-------- DATA TO EXAMINE --------
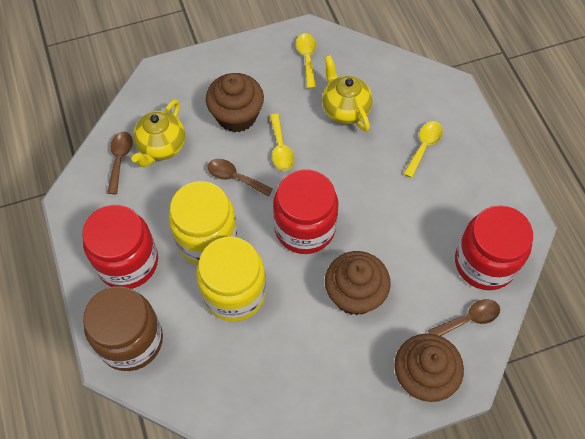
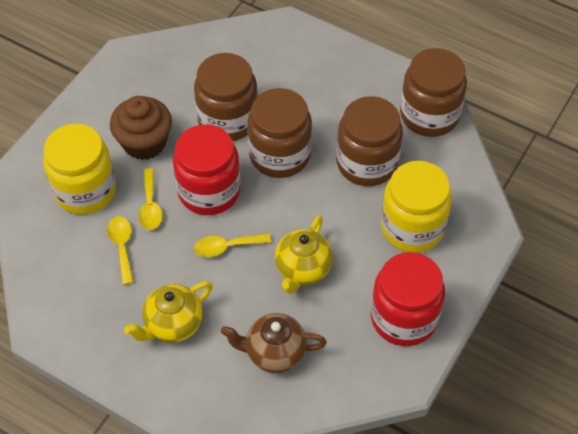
brown cupcake: 3 -> 1
brown jar: 1 -> 4
brown spoon: 3 -> 0
brown teapot: 0 -> 1
red jar: 3 -> 2

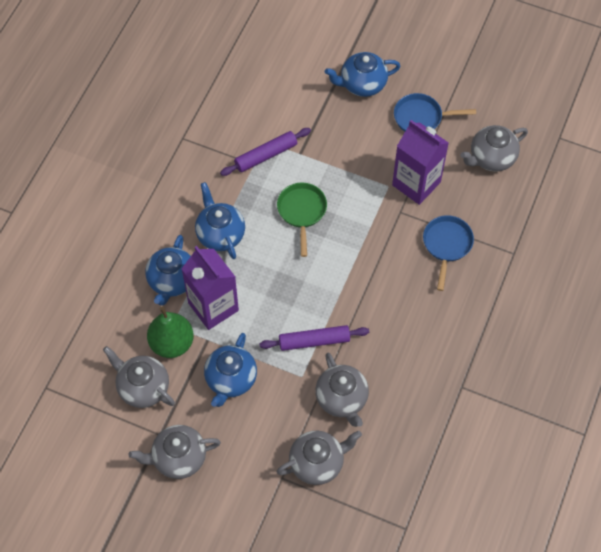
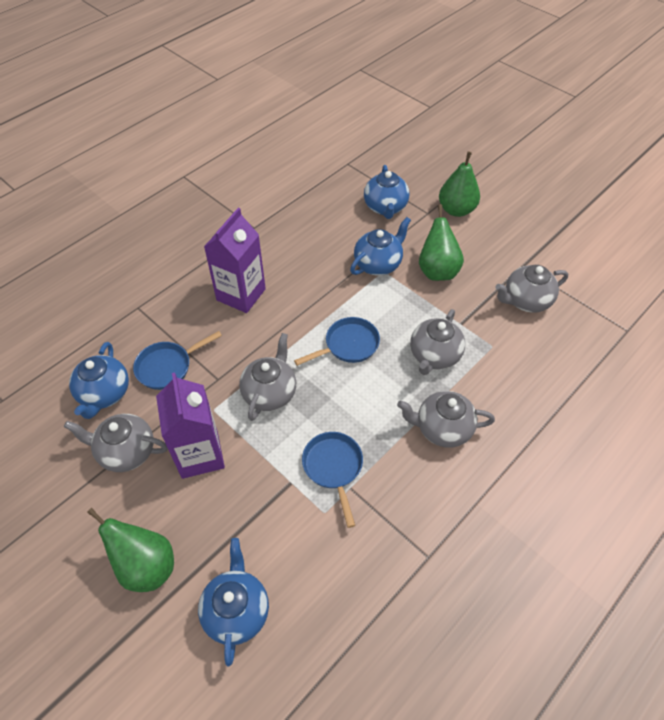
blue pan: 2 -> 3
green pan: 1 -> 0
green pear: 1 -> 3
purple rolling pin: 2 -> 0

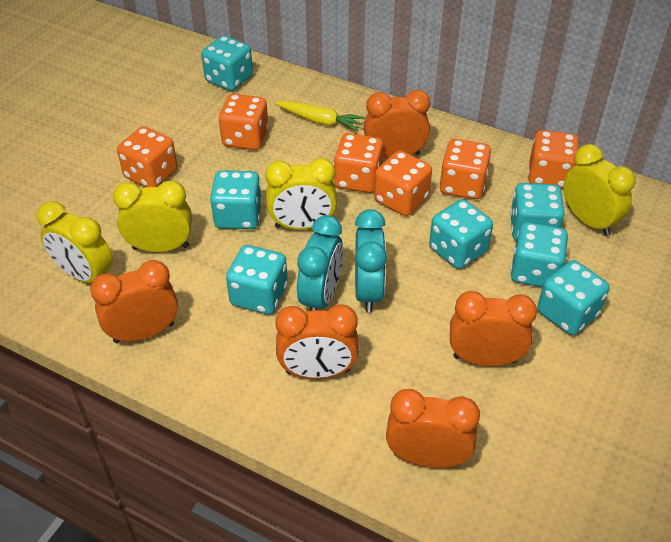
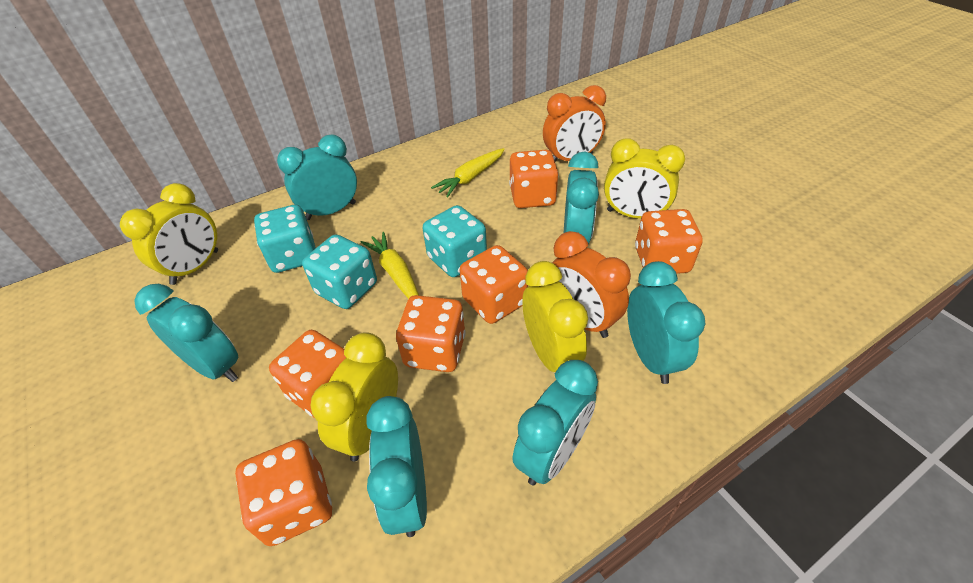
orange clock: 5 -> 2
turquoise clock: 2 -> 6
turquoise dice: 7 -> 3
yellow carrot: 1 -> 2

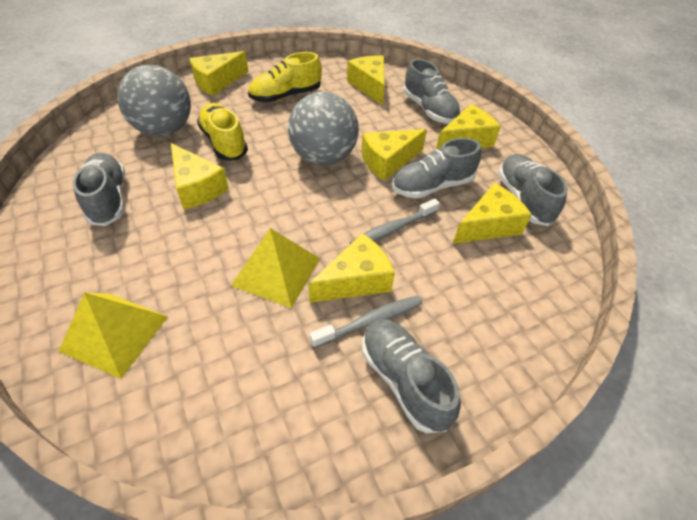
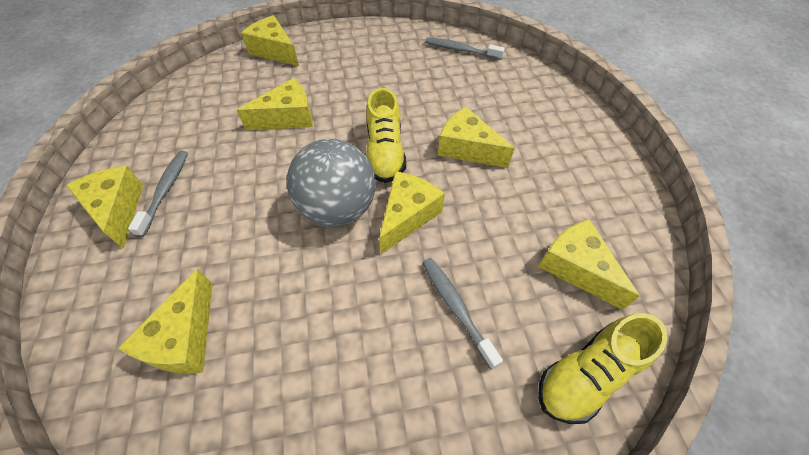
grey ball: 2 -> 1
grey shoe: 5 -> 0
grey toothbrush: 2 -> 3
yellow pyramid: 2 -> 0

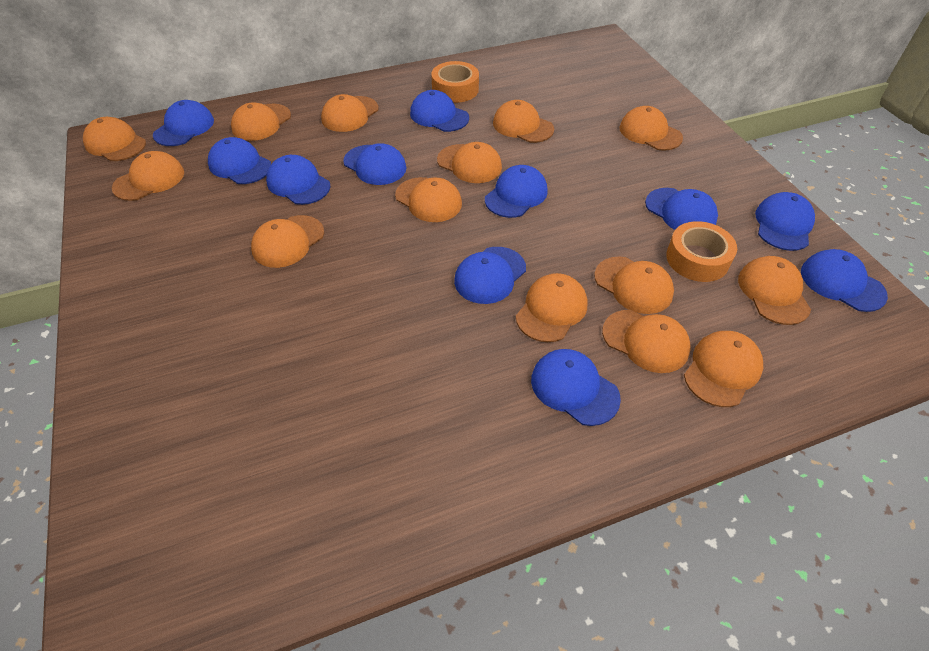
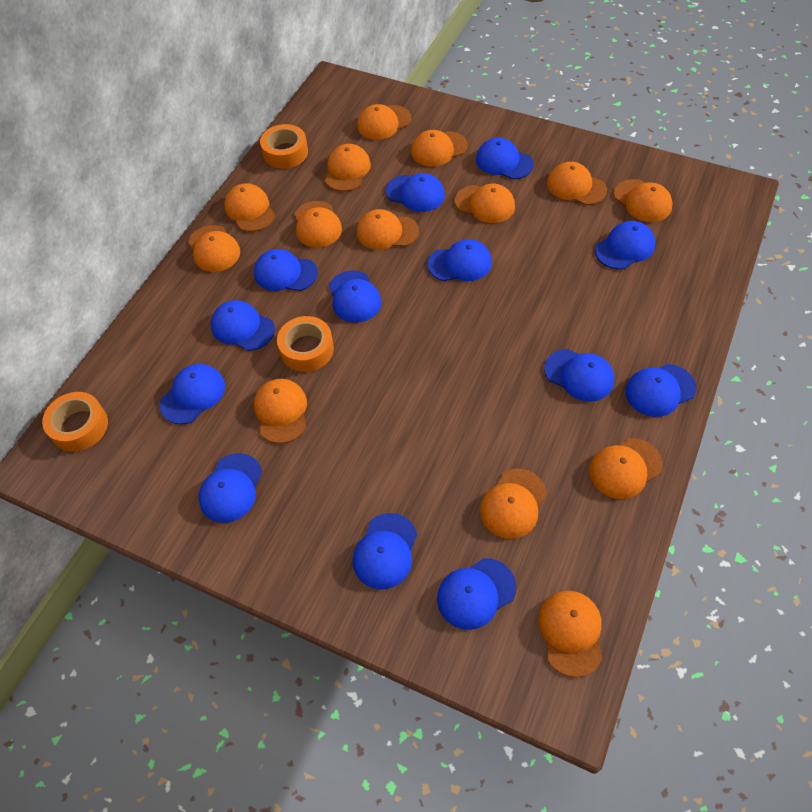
blue cap: 11 -> 13
orange tape: 2 -> 3

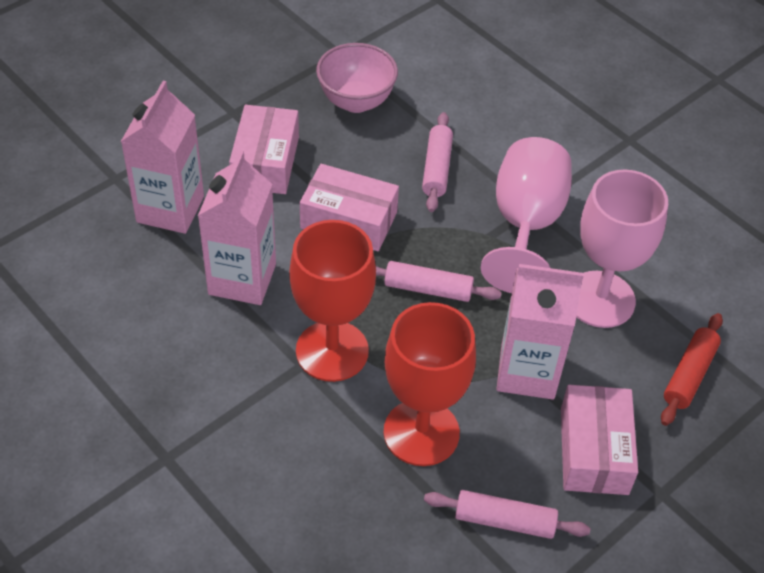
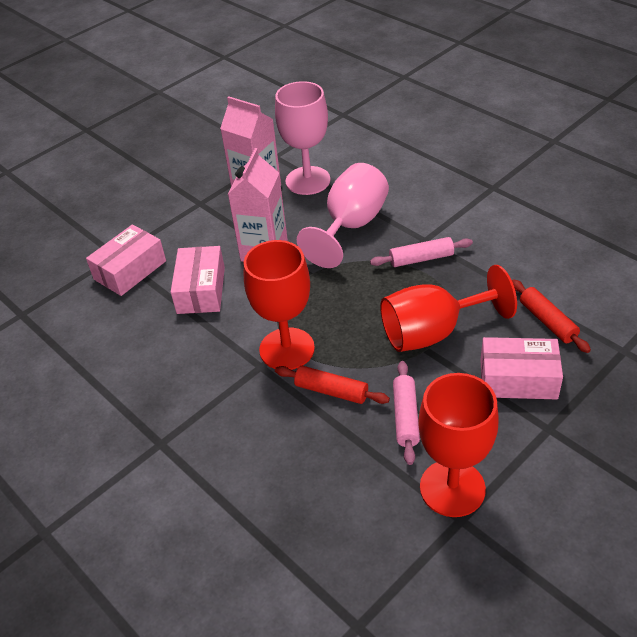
pink bowl: 1 -> 0
pink carton: 3 -> 2
pink rolling pin: 3 -> 2
red goblet: 2 -> 3
red rolling pin: 1 -> 2

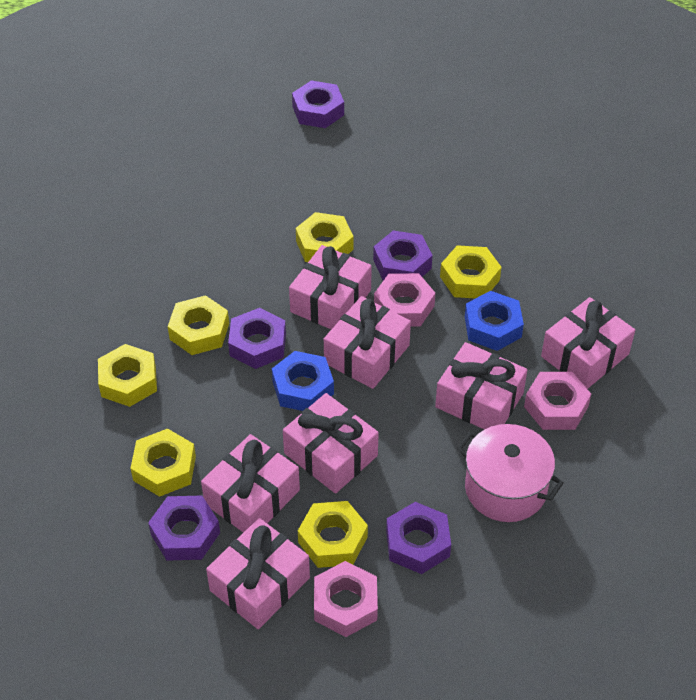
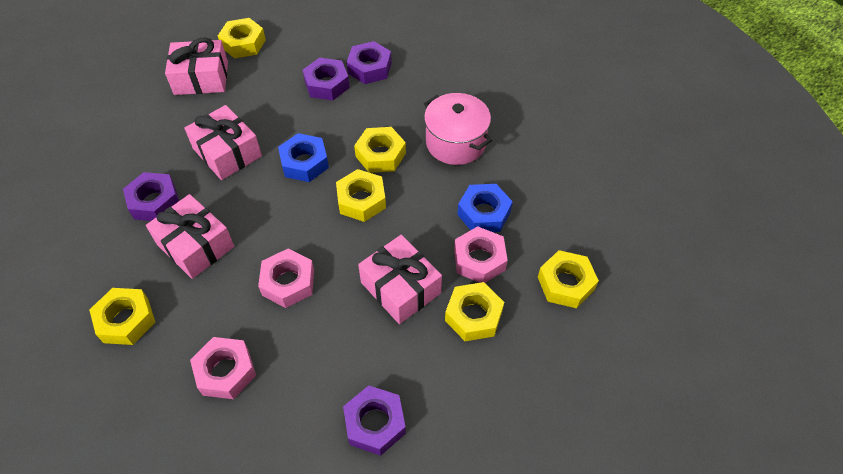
pink gift: 7 -> 4
purple nut: 5 -> 4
--------
## TASK DETAILS
The answer is the entries above, given again exactly, with no pictures among them.

## RESPONSE TO THE EXERCISE
brown cupcake: 3 -> 1
brown jar: 1 -> 4
brown spoon: 3 -> 0
brown teapot: 0 -> 1
red jar: 3 -> 2

blue pan: 2 -> 3
green pan: 1 -> 0
green pear: 1 -> 3
purple rolling pin: 2 -> 0

orange clock: 5 -> 2
turquoise clock: 2 -> 6
turquoise dice: 7 -> 3
yellow carrot: 1 -> 2

grey ball: 2 -> 1
grey shoe: 5 -> 0
grey toothbrush: 2 -> 3
yellow pyramid: 2 -> 0

blue cap: 11 -> 13
orange tape: 2 -> 3

pink bowl: 1 -> 0
pink carton: 3 -> 2
pink rolling pin: 3 -> 2
red goblet: 2 -> 3
red rolling pin: 1 -> 2

pink gift: 7 -> 4
purple nut: 5 -> 4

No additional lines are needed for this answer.